REQUIRED ACTION
Report each line from the entries in which "none" can be found.

== RECORDS TO PROCESS ==

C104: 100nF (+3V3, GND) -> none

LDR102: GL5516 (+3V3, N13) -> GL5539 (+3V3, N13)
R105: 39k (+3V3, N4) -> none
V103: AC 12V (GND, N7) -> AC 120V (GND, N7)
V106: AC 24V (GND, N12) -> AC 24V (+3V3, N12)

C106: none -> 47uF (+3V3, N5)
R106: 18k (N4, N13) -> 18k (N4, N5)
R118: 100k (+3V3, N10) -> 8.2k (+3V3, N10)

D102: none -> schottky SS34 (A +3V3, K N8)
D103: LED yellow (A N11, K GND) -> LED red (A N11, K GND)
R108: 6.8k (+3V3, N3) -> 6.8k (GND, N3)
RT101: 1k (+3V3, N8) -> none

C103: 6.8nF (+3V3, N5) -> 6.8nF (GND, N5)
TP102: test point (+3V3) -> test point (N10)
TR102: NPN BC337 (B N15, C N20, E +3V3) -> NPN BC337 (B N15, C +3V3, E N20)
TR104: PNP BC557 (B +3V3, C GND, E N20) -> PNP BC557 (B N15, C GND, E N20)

===
== RECORDS TO PROCESS ==

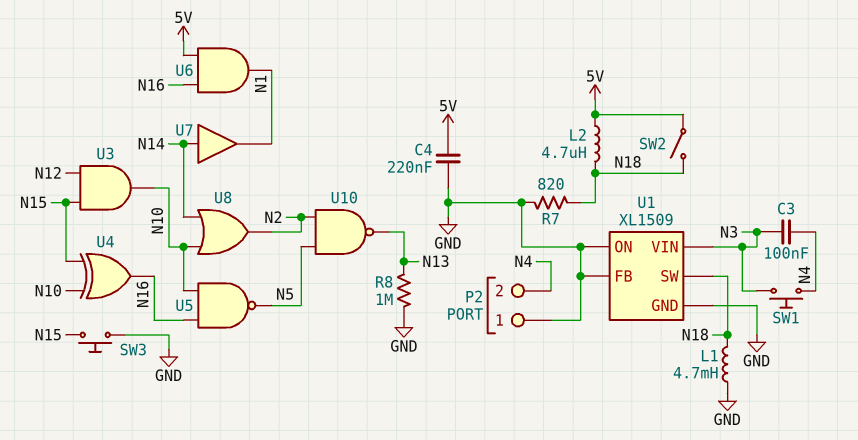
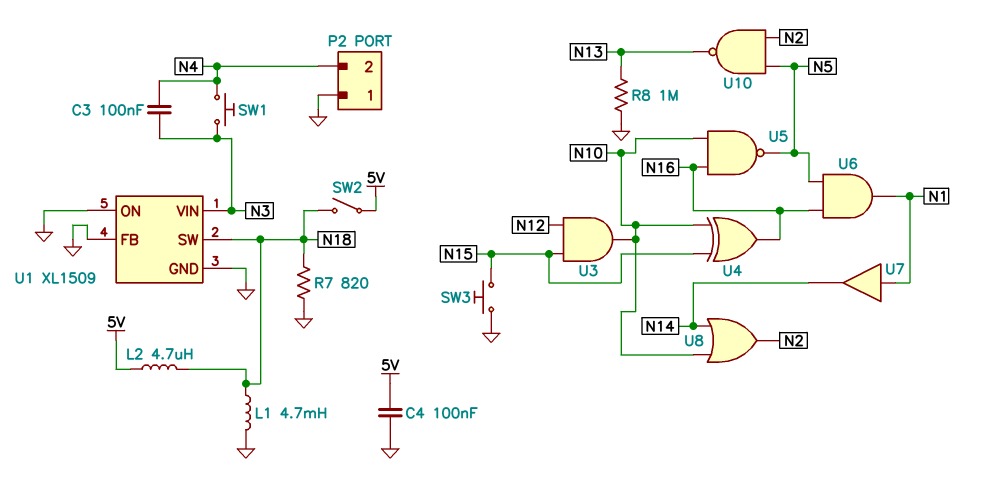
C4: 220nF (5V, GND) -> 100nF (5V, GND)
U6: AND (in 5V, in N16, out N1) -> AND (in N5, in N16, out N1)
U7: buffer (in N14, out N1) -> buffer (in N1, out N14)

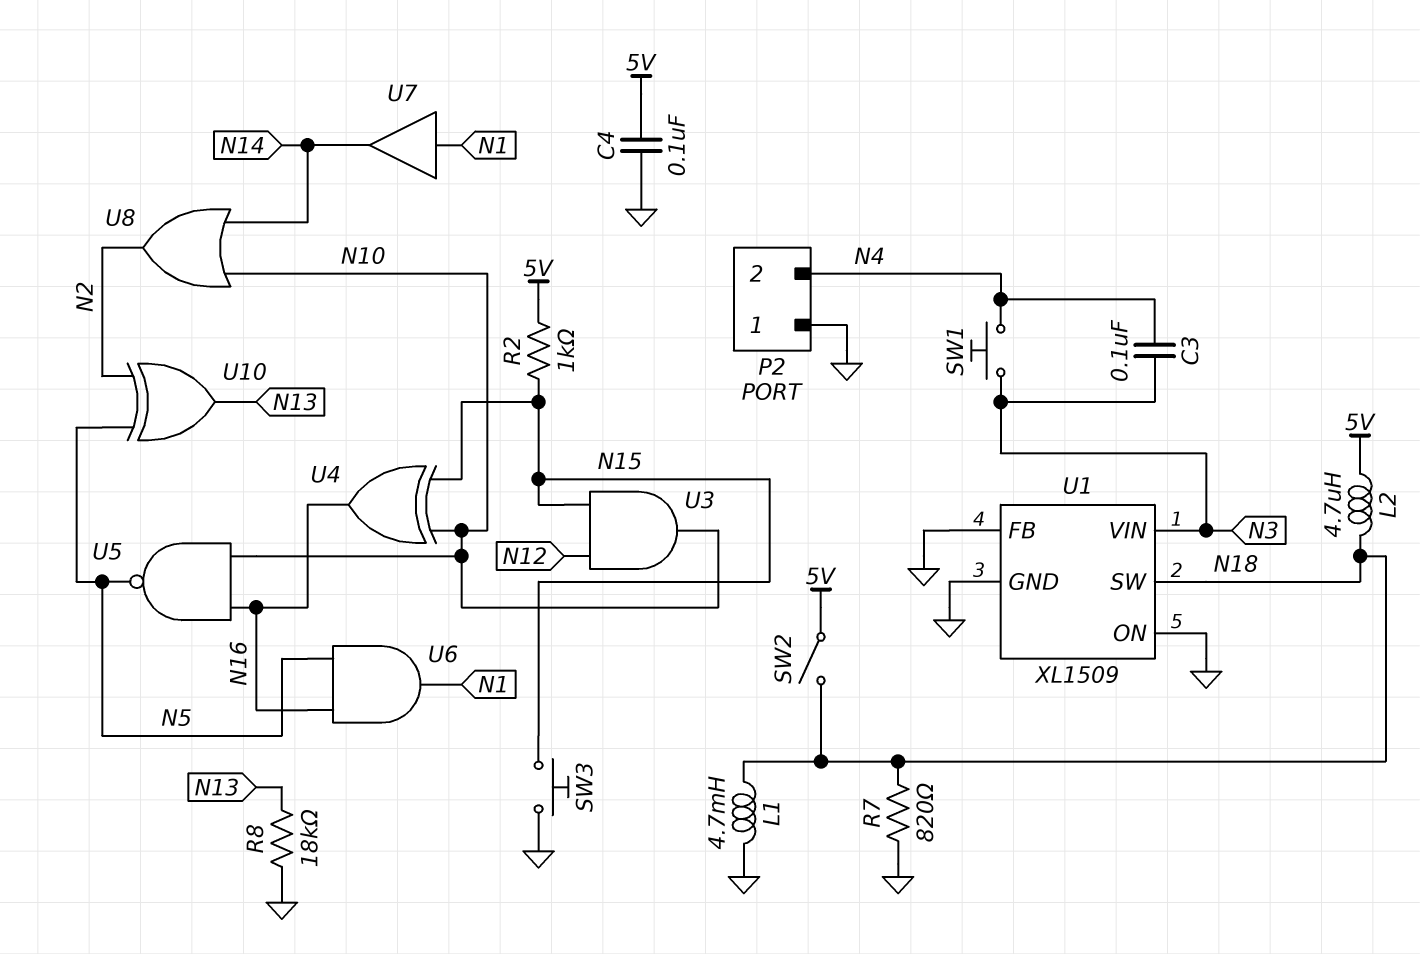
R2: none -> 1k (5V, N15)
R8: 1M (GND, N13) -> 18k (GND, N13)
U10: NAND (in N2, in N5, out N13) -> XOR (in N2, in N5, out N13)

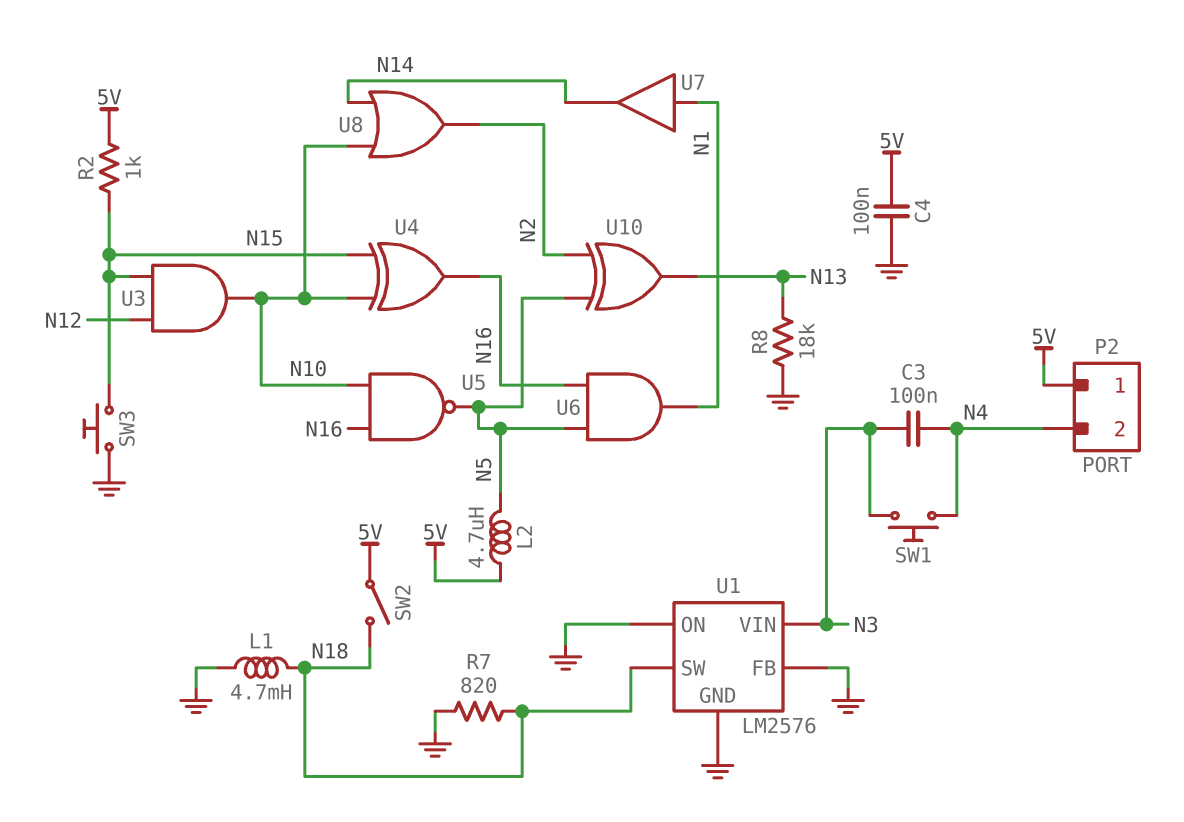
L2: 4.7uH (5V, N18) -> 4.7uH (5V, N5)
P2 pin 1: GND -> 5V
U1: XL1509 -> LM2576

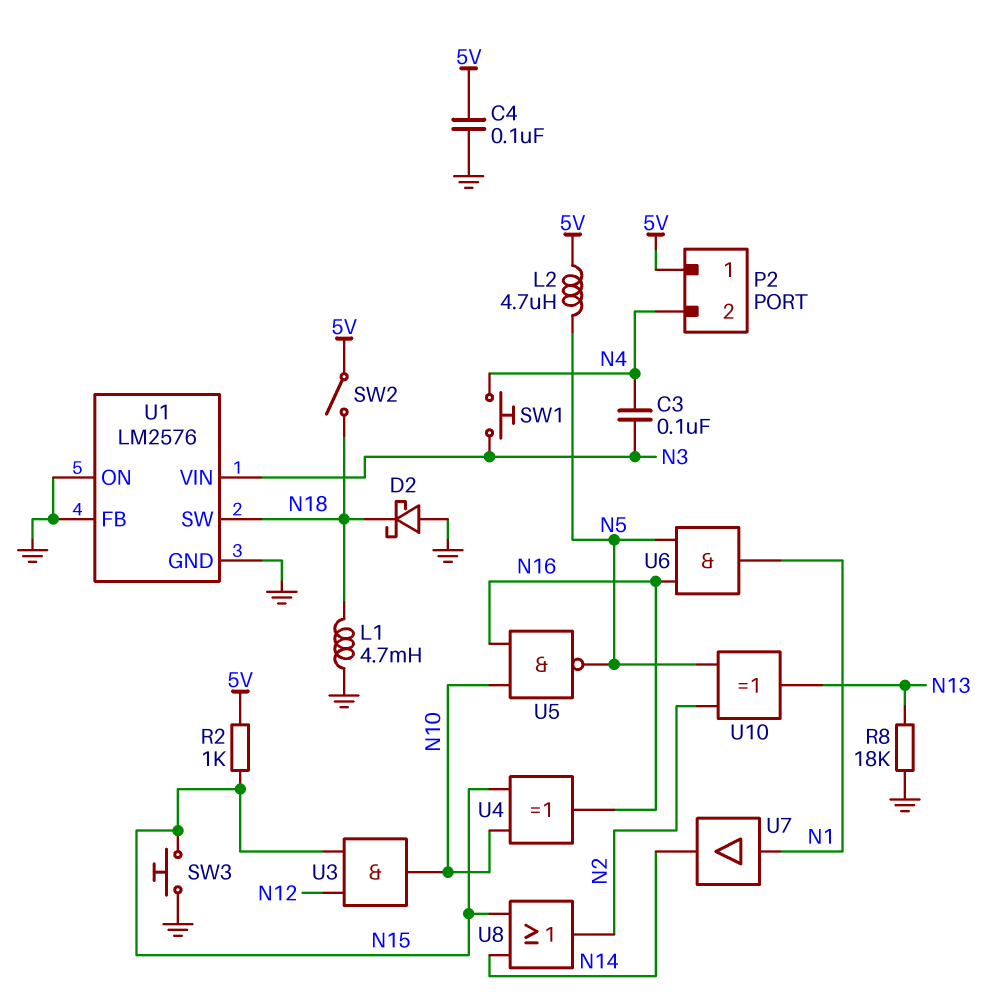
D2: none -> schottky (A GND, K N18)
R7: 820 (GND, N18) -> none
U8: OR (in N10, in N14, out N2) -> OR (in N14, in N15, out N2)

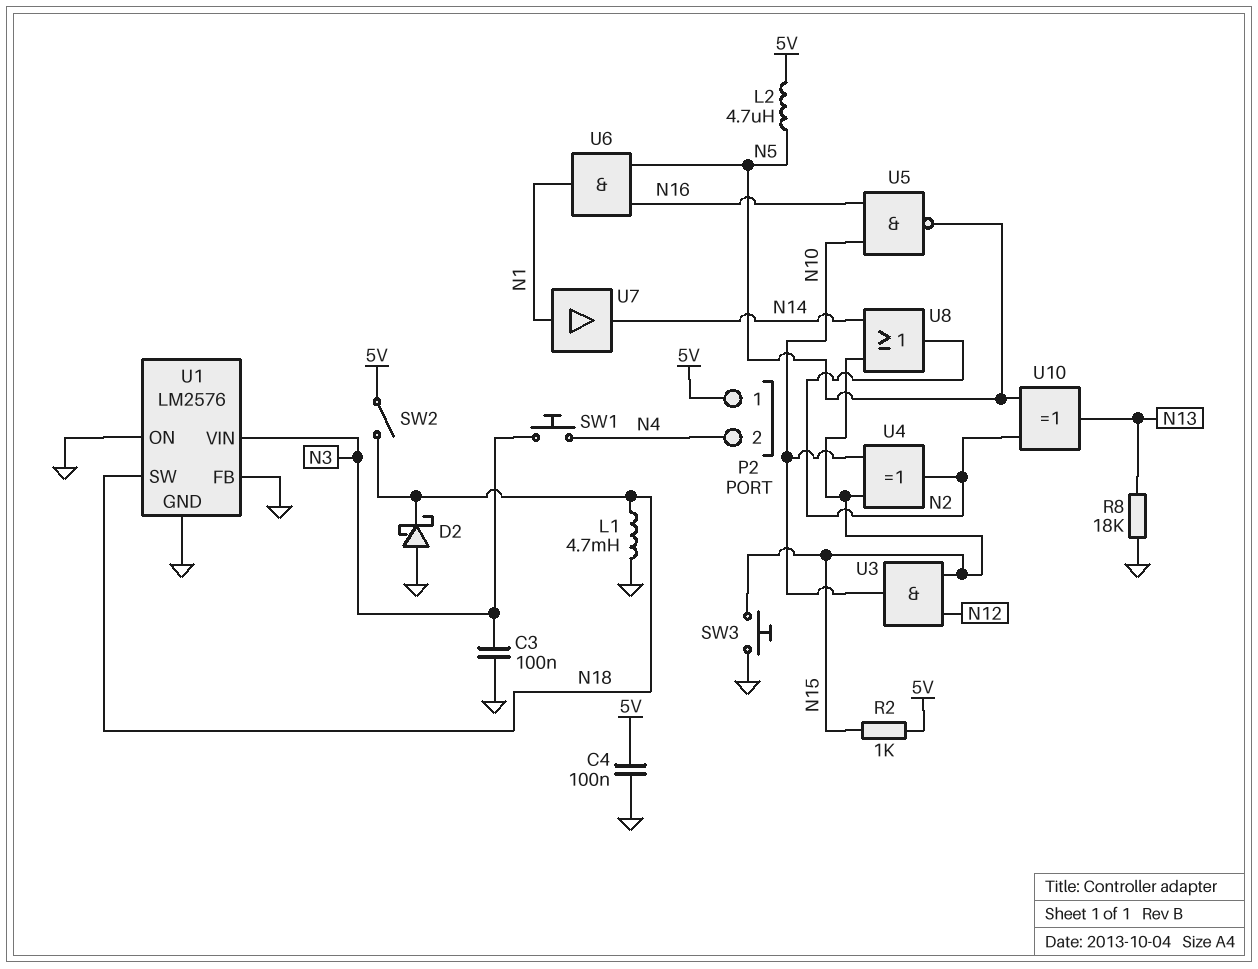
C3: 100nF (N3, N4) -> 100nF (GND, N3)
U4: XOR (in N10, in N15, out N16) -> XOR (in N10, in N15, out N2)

===

RESPONSE
C104: 100nF (+3V3, GND) -> none
R105: 39k (+3V3, N4) -> none
C106: none -> 47uF (+3V3, N5)
D102: none -> schottky SS34 (A +3V3, K N8)
RT101: 1k (+3V3, N8) -> none
R2: none -> 1k (5V, N15)
D2: none -> schottky (A GND, K N18)
R7: 820 (GND, N18) -> none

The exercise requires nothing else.